__Task directions__:
Reproduce the first line of the entries that follow and each later line, word for word, ending with the one containing "purple tape: 6 -> 5".

━━━ Entries supplied ━━━

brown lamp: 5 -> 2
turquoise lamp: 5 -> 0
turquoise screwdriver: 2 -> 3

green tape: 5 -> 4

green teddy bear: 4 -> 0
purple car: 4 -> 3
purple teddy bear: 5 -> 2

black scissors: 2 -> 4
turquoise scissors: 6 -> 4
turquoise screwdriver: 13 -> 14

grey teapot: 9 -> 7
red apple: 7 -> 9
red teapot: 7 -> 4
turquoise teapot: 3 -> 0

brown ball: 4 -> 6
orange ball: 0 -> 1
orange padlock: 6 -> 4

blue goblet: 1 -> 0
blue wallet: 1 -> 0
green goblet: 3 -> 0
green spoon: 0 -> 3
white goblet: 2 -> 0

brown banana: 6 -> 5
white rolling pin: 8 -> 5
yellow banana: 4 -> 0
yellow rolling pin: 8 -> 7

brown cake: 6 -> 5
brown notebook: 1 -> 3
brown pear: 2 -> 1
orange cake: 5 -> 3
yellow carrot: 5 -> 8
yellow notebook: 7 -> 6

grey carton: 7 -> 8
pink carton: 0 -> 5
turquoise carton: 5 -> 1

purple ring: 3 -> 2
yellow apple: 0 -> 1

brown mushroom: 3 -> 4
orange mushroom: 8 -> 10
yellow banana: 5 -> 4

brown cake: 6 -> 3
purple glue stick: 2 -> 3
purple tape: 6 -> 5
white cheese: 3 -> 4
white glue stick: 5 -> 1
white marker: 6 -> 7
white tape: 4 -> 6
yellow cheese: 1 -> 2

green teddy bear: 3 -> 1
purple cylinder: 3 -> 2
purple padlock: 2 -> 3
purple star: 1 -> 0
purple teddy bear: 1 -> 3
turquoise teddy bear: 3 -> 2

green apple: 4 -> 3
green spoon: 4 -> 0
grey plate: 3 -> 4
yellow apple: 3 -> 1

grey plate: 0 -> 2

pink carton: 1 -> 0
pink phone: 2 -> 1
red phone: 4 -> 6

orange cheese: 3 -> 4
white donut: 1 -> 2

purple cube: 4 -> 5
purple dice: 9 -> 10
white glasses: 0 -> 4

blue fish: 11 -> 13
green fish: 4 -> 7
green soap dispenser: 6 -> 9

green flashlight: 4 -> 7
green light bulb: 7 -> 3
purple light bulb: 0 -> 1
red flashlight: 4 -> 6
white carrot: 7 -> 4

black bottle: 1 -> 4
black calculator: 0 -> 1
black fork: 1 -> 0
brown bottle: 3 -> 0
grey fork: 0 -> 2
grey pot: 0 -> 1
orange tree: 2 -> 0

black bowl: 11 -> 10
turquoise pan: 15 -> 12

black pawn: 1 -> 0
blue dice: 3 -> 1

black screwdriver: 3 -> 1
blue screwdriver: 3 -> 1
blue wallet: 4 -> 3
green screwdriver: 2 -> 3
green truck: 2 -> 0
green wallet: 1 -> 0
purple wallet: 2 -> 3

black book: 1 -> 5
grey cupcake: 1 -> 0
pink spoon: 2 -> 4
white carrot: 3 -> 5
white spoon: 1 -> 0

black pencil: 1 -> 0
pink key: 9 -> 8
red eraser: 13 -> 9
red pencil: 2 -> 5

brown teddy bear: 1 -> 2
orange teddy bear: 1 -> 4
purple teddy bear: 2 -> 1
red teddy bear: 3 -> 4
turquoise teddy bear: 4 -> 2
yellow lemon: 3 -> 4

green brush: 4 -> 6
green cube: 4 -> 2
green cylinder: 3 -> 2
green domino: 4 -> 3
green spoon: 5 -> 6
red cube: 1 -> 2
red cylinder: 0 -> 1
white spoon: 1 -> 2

━━━

__Answer to the exercise__:
brown lamp: 5 -> 2
turquoise lamp: 5 -> 0
turquoise screwdriver: 2 -> 3

green tape: 5 -> 4

green teddy bear: 4 -> 0
purple car: 4 -> 3
purple teddy bear: 5 -> 2

black scissors: 2 -> 4
turquoise scissors: 6 -> 4
turquoise screwdriver: 13 -> 14

grey teapot: 9 -> 7
red apple: 7 -> 9
red teapot: 7 -> 4
turquoise teapot: 3 -> 0

brown ball: 4 -> 6
orange ball: 0 -> 1
orange padlock: 6 -> 4

blue goblet: 1 -> 0
blue wallet: 1 -> 0
green goblet: 3 -> 0
green spoon: 0 -> 3
white goblet: 2 -> 0

brown banana: 6 -> 5
white rolling pin: 8 -> 5
yellow banana: 4 -> 0
yellow rolling pin: 8 -> 7

brown cake: 6 -> 5
brown notebook: 1 -> 3
brown pear: 2 -> 1
orange cake: 5 -> 3
yellow carrot: 5 -> 8
yellow notebook: 7 -> 6

grey carton: 7 -> 8
pink carton: 0 -> 5
turquoise carton: 5 -> 1

purple ring: 3 -> 2
yellow apple: 0 -> 1

brown mushroom: 3 -> 4
orange mushroom: 8 -> 10
yellow banana: 5 -> 4

brown cake: 6 -> 3
purple glue stick: 2 -> 3
purple tape: 6 -> 5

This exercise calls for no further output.